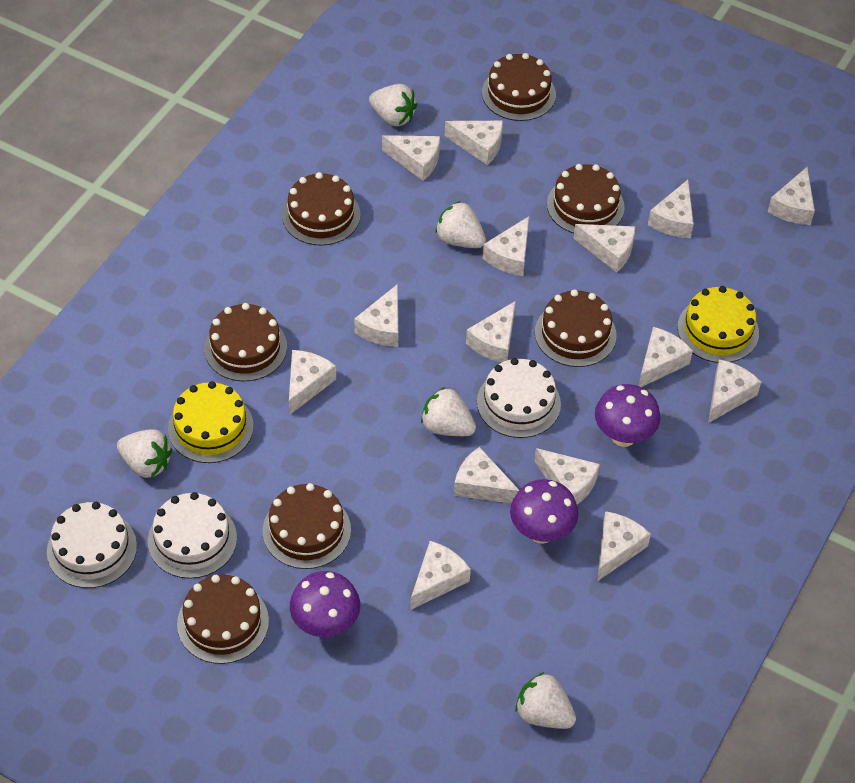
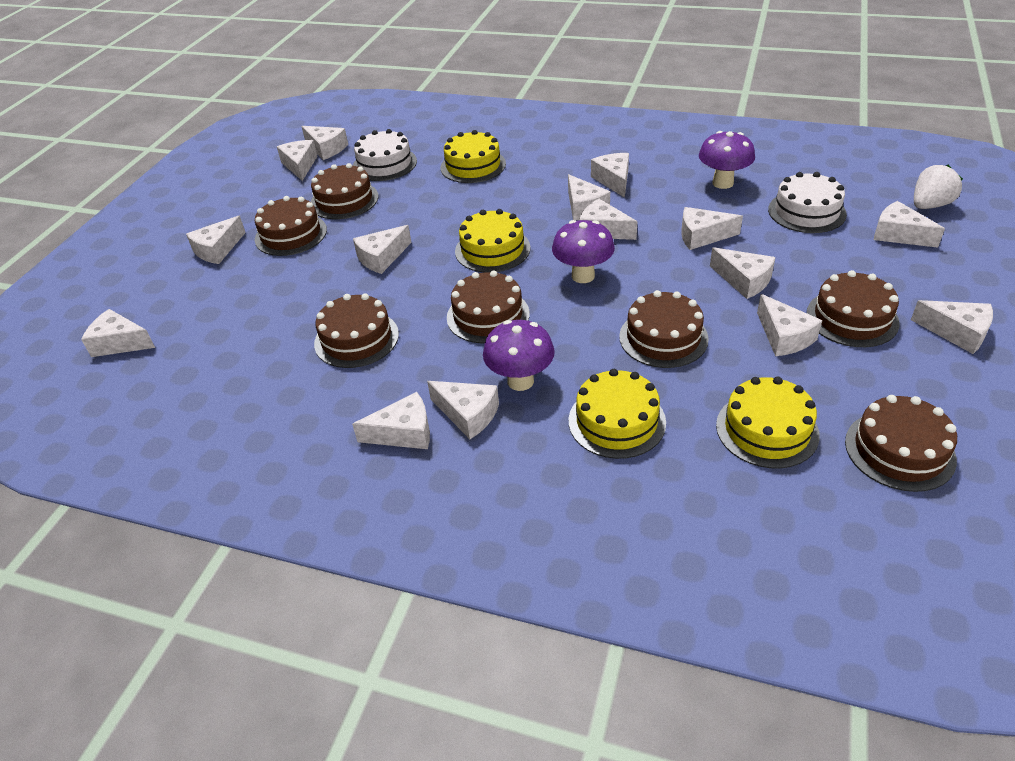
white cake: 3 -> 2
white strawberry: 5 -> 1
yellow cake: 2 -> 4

++++++

** EXERCISE REQUIREMENTS **
Leave out the images and write out the listing above exactly.

** RESPONSE BELOW **
white cake: 3 -> 2
white strawberry: 5 -> 1
yellow cake: 2 -> 4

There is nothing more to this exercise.